### Required work
The line with "R8: 560 (GND, VX) -> 560 (+3V3, VC)" marks the start; write out that line and all following lines through the end of the listing, exactly.

### Recorded information

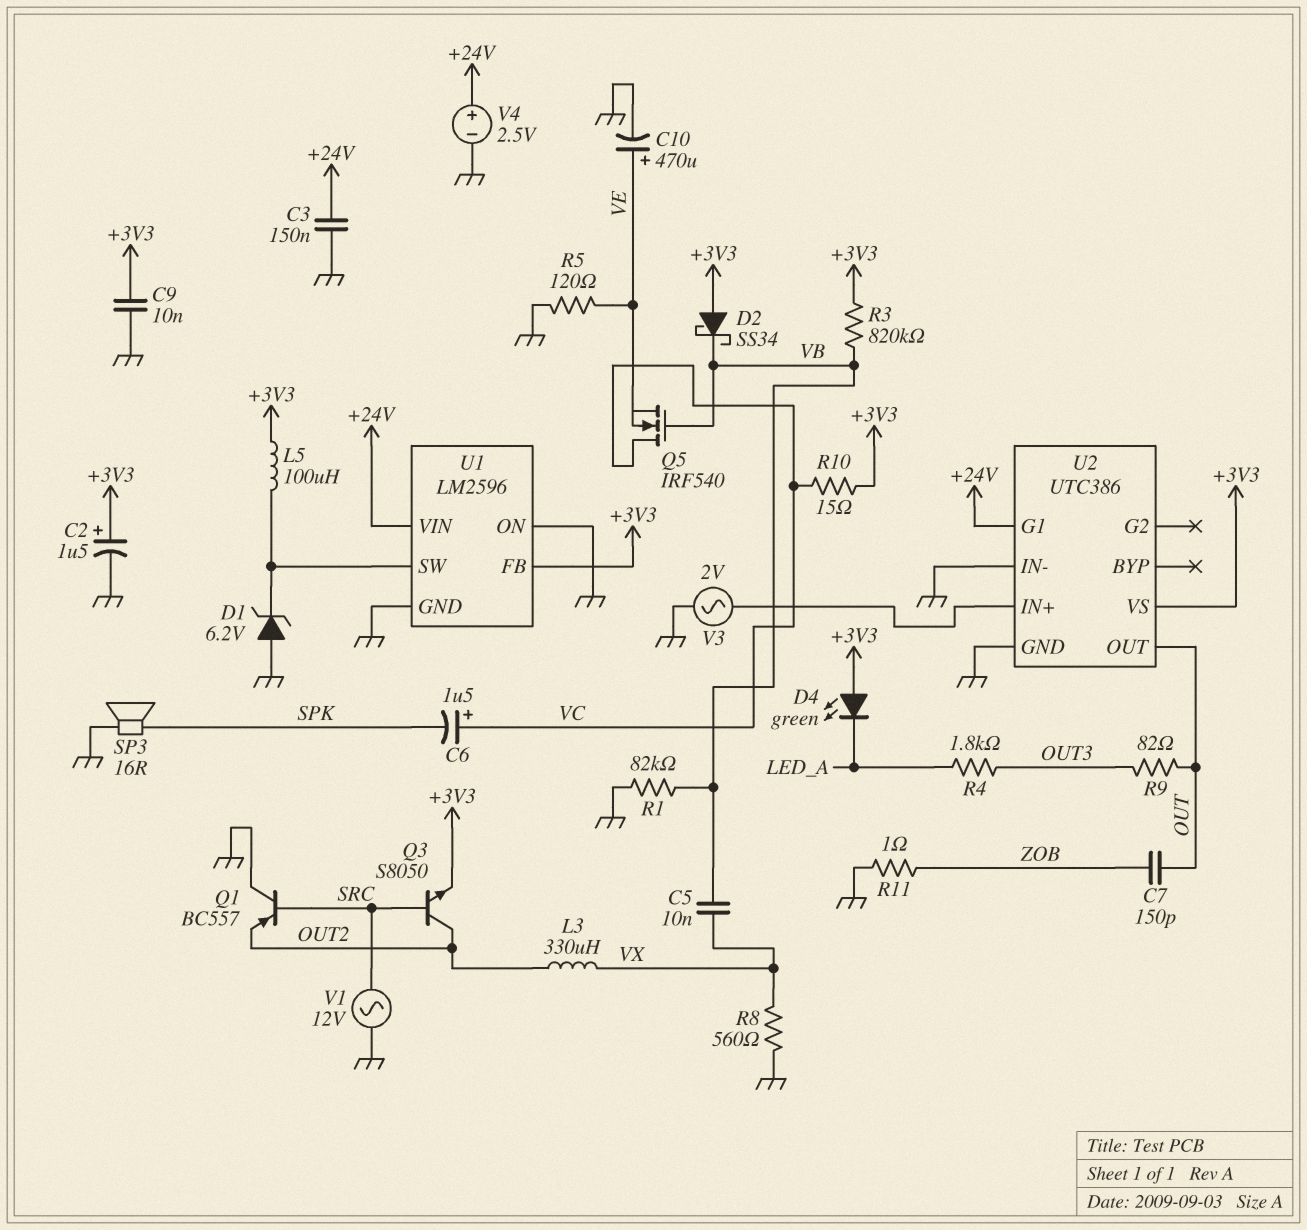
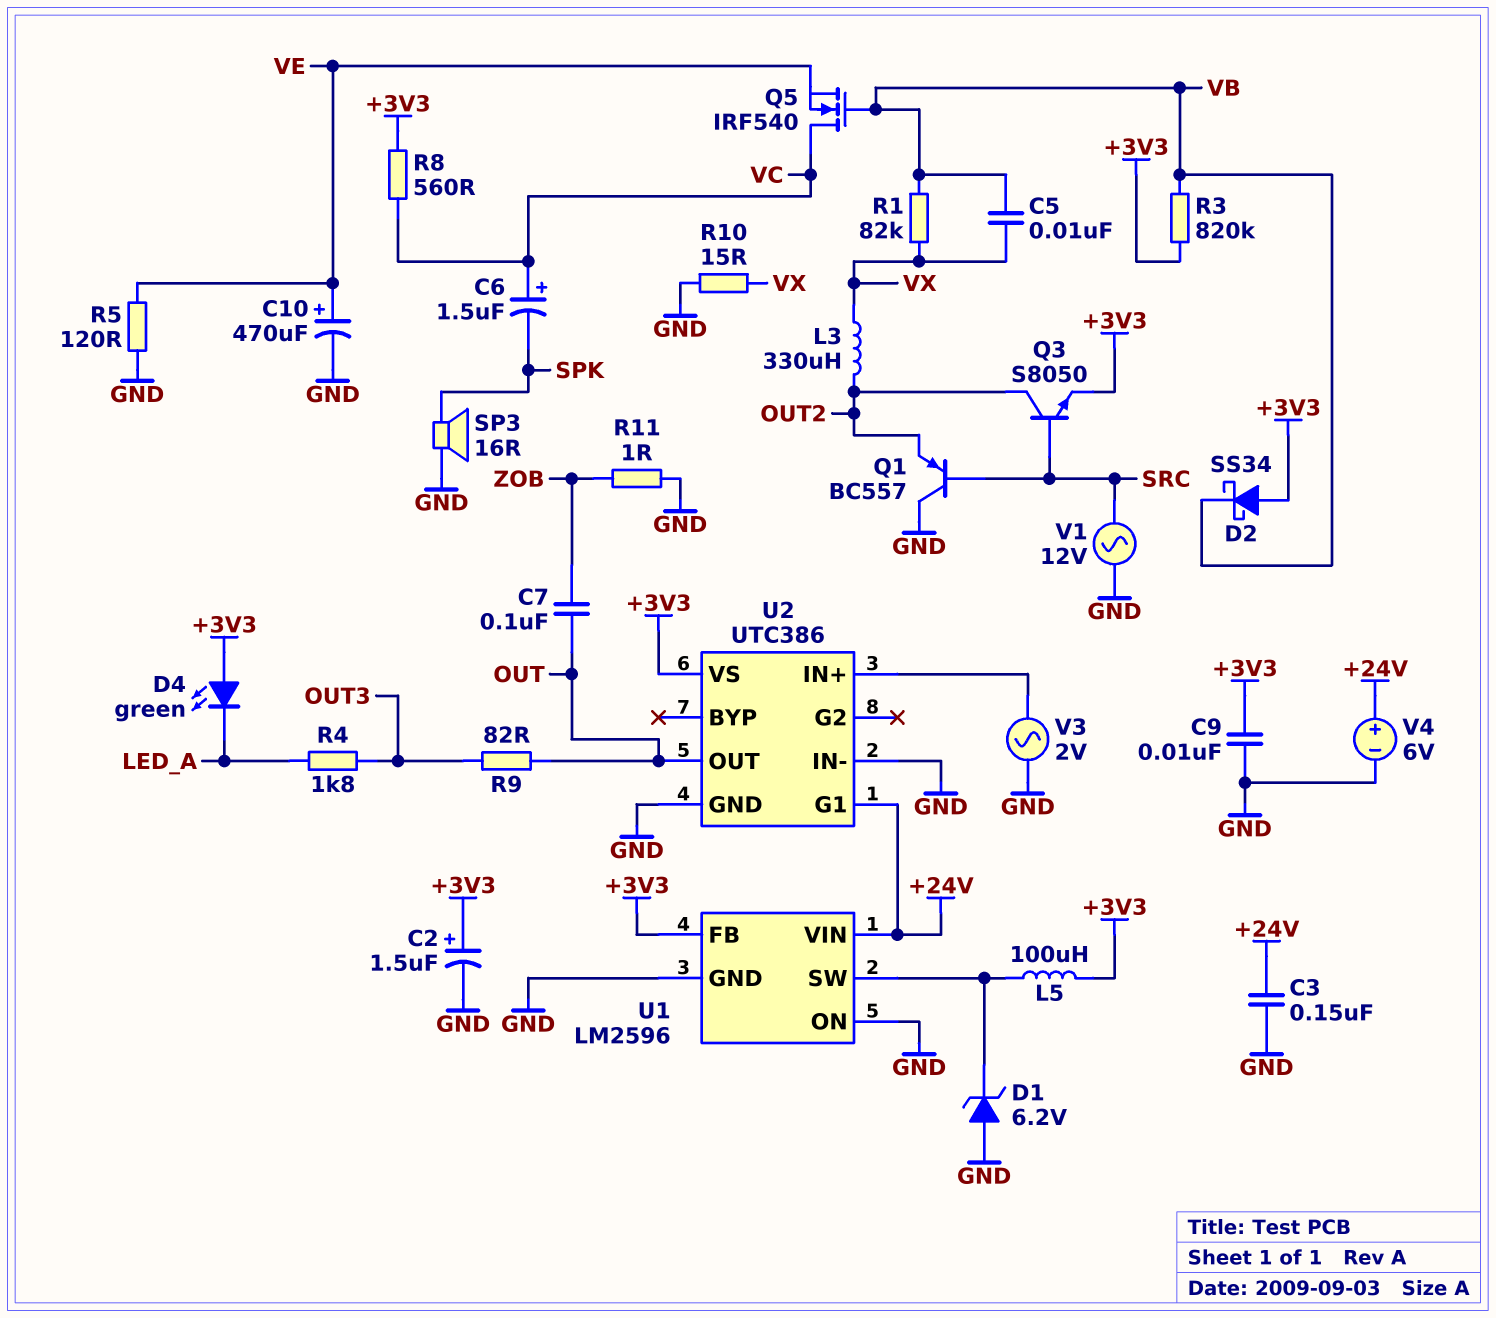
C7: 150pF (OUT, ZOB) -> 100nF (OUT, ZOB)
R1: 82k (GND, VB) -> 82k (VB, VX)
R8: 560 (GND, VX) -> 560 (+3V3, VC)
R10: 15 (+3V3, VC) -> 15 (GND, VX)
V4: 2.5V (plus +24V, minus GND) -> 6V (plus +24V, minus GND)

### Task solution
R8: 560 (GND, VX) -> 560 (+3V3, VC)
R10: 15 (+3V3, VC) -> 15 (GND, VX)
V4: 2.5V (plus +24V, minus GND) -> 6V (plus +24V, minus GND)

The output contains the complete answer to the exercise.